= Assignment =
Could you repeat the listing below exactly while leaving its pictures behind?

= Data to process =

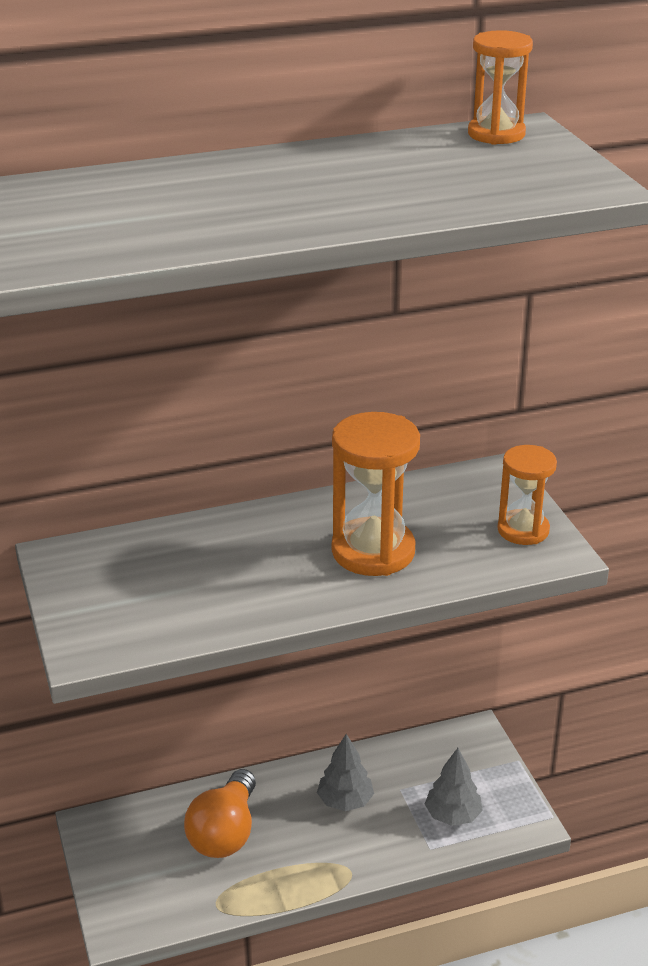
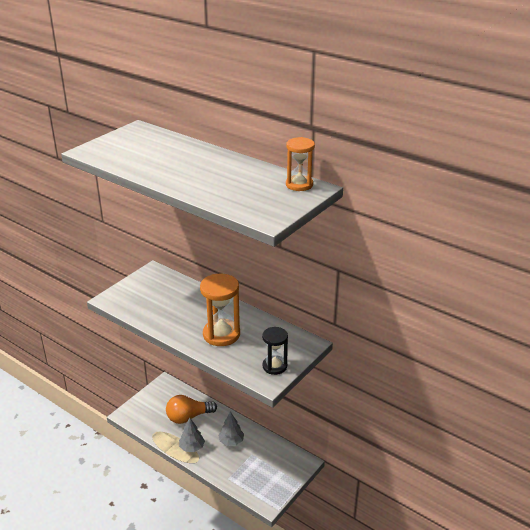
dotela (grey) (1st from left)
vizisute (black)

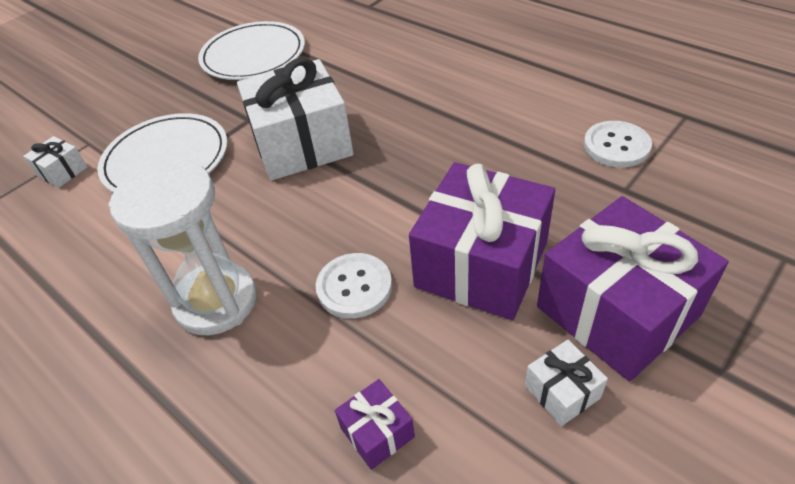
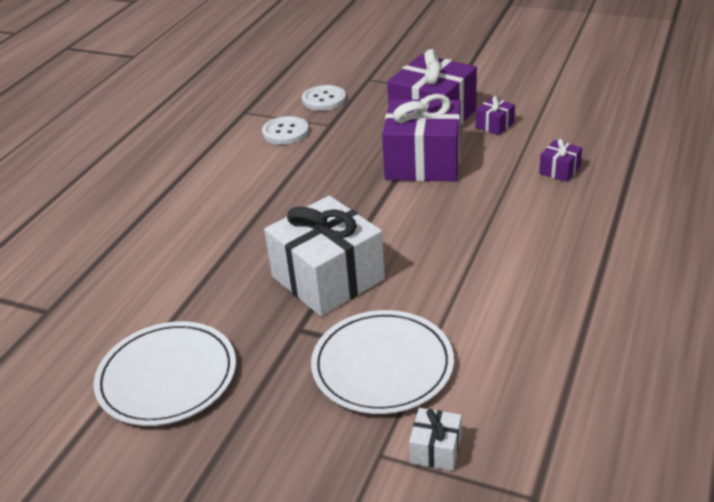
vizisute (white)
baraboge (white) (2nd from left)
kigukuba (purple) (3rd from left)

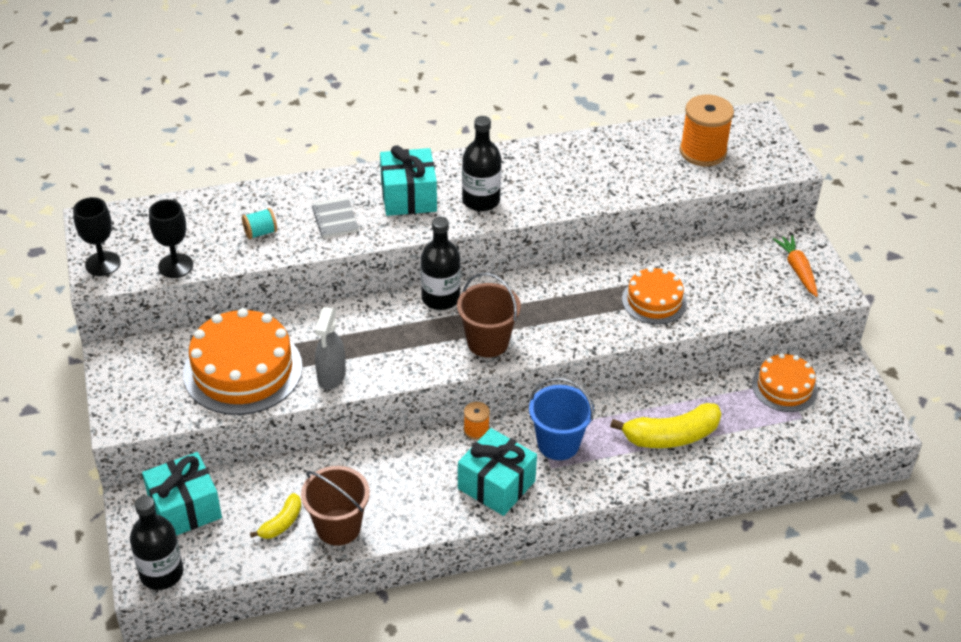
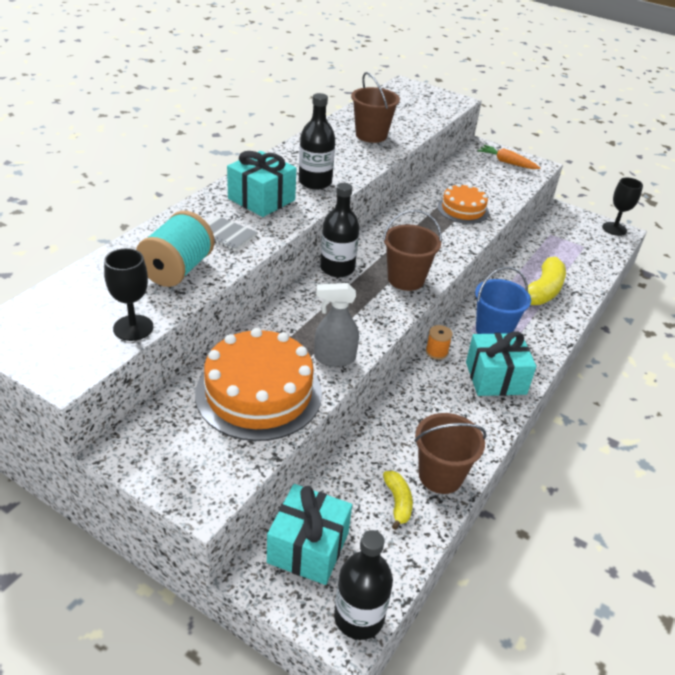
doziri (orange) (2nd from left in the first image)
larupefen (orange) (3rd from left in the first image)
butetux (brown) (1st from left)
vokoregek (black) (2nd from left)
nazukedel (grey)
doziri (turquoise)

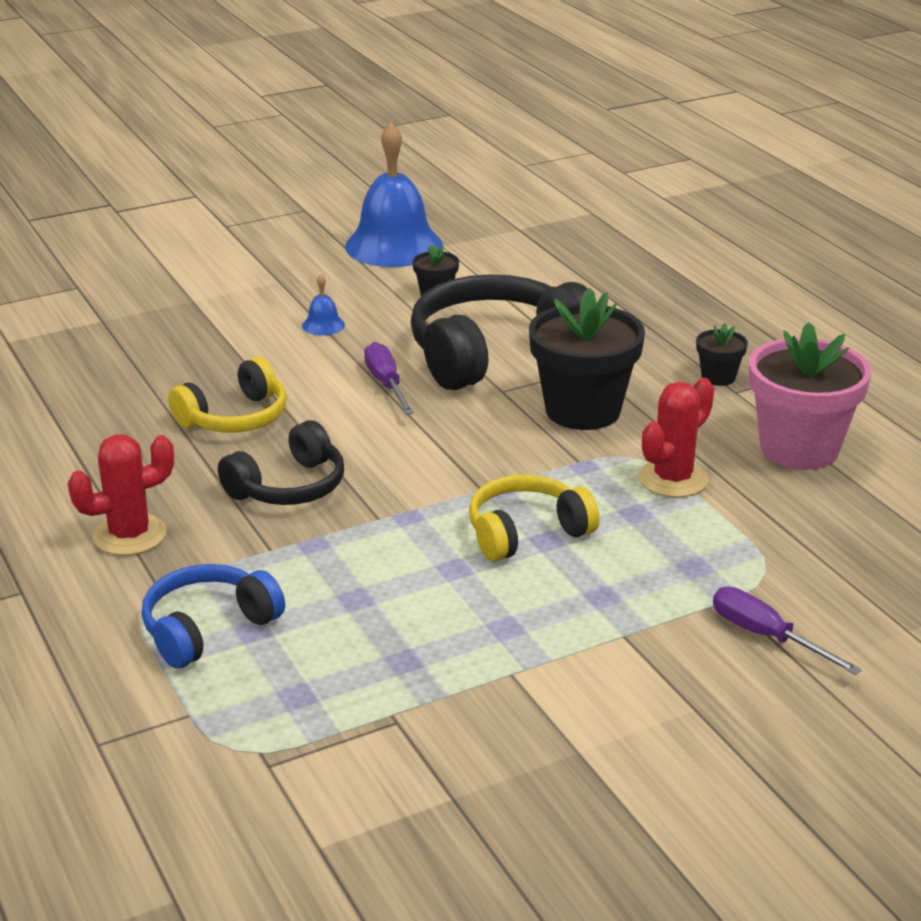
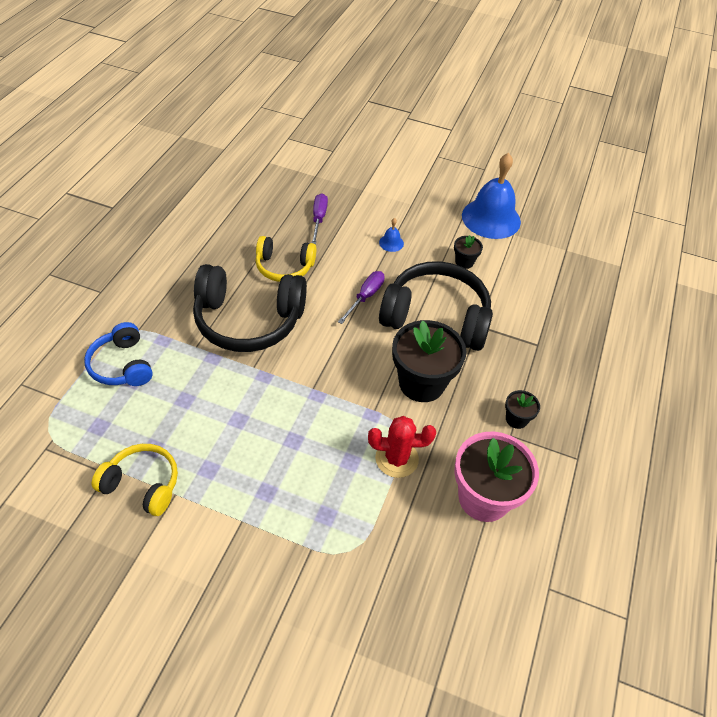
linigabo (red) (1st from left in the first image)
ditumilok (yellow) (1st from left)
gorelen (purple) (1st from left)
ditumilok (blue)
ditumilok (black) (1st from left)

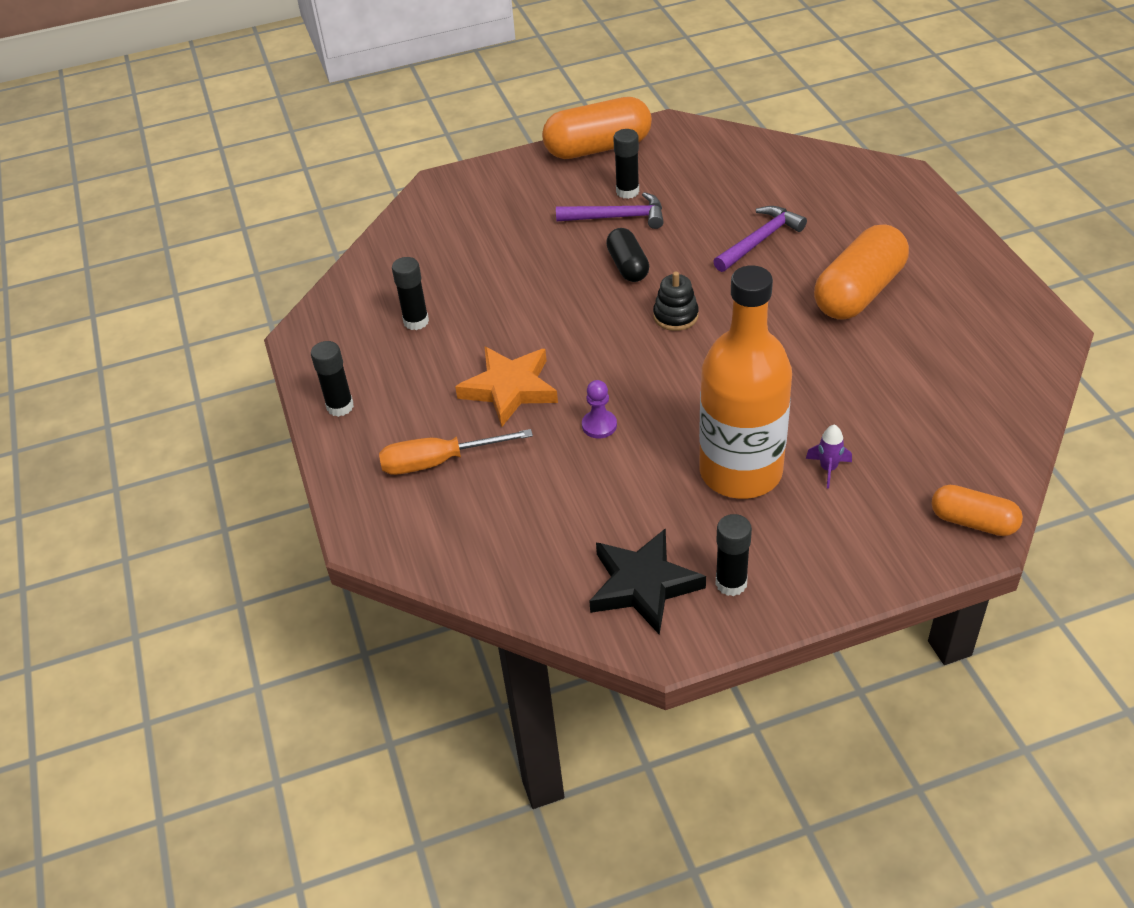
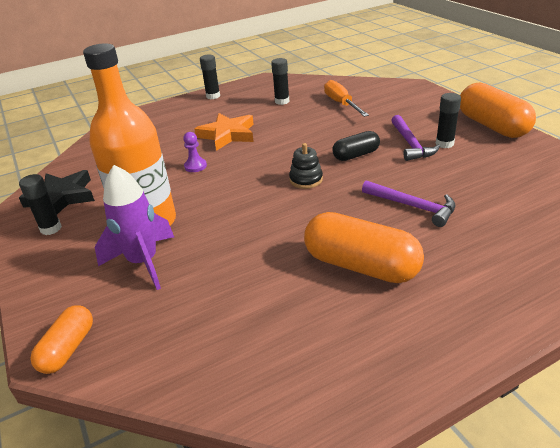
gorelen (orange)
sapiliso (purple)

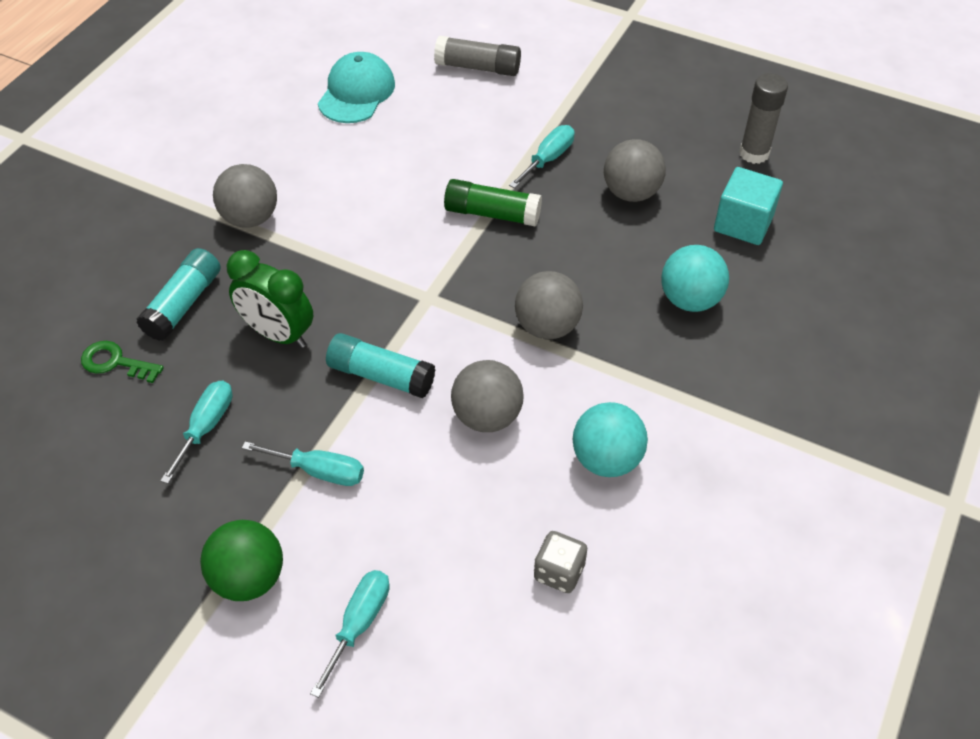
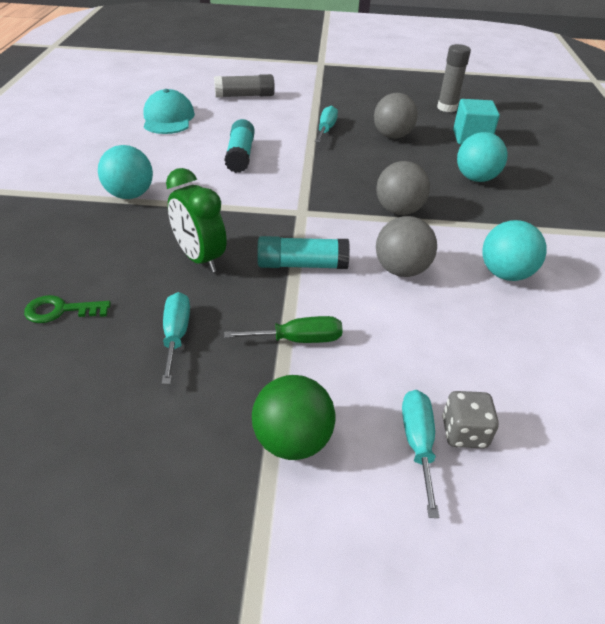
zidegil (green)
zidegil (turquoise) (1st from left)
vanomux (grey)
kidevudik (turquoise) (1st from left)
gorelen (green)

= Written answer =
dotela (grey) (1st from left)
vizisute (black)

vizisute (white)
baraboge (white) (2nd from left)
kigukuba (purple) (3rd from left)

doziri (orange) (2nd from left in the first image)
larupefen (orange) (3rd from left in the first image)
butetux (brown) (1st from left)
vokoregek (black) (2nd from left)
nazukedel (grey)
doziri (turquoise)

linigabo (red) (1st from left in the first image)
ditumilok (yellow) (1st from left)
gorelen (purple) (1st from left)
ditumilok (blue)
ditumilok (black) (1st from left)

gorelen (orange)
sapiliso (purple)

zidegil (green)
zidegil (turquoise) (1st from left)
vanomux (grey)
kidevudik (turquoise) (1st from left)
gorelen (green)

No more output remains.